> [RECORDED DATA]

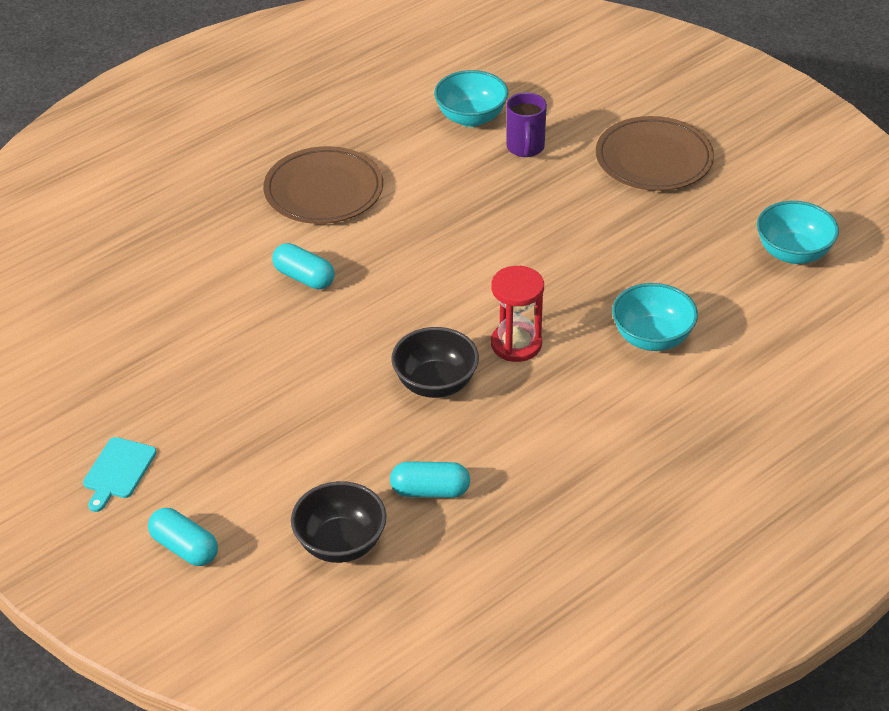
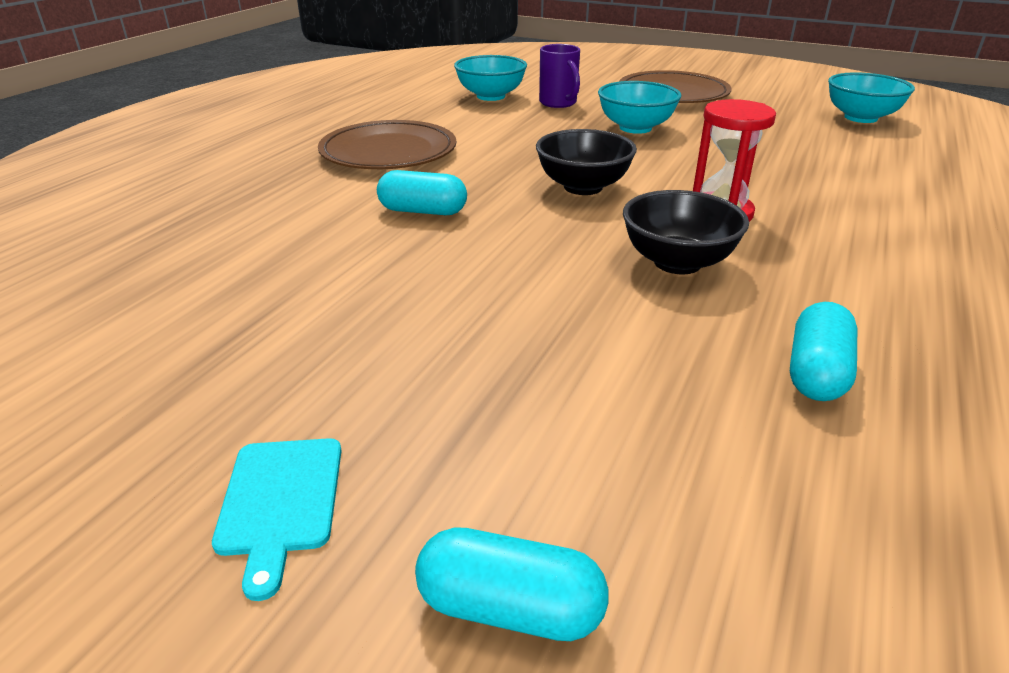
camera: 25 degrees left, 10 degrees down
black bowl [291,481,386,563] -> black bowl moved to [536,129,637,195]
turquoise capsule [390,461,470,498] -> turquoise capsule turned 45 degrees counterclockwise [790,302,857,401]
turquoise bowl [612,283,698,351] -> turquoise bowl moved to [598,81,681,134]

> [TASK GOAL] Beginning with the line that contains "turquoise capsule [390,461,470,498]", return every line to the end of the listing, unchanged, and nothing else.

> [RESULT OF THIS EXERCISE]
turquoise capsule [390,461,470,498] -> turquoise capsule turned 45 degrees counterclockwise [790,302,857,401]
turquoise bowl [612,283,698,351] -> turquoise bowl moved to [598,81,681,134]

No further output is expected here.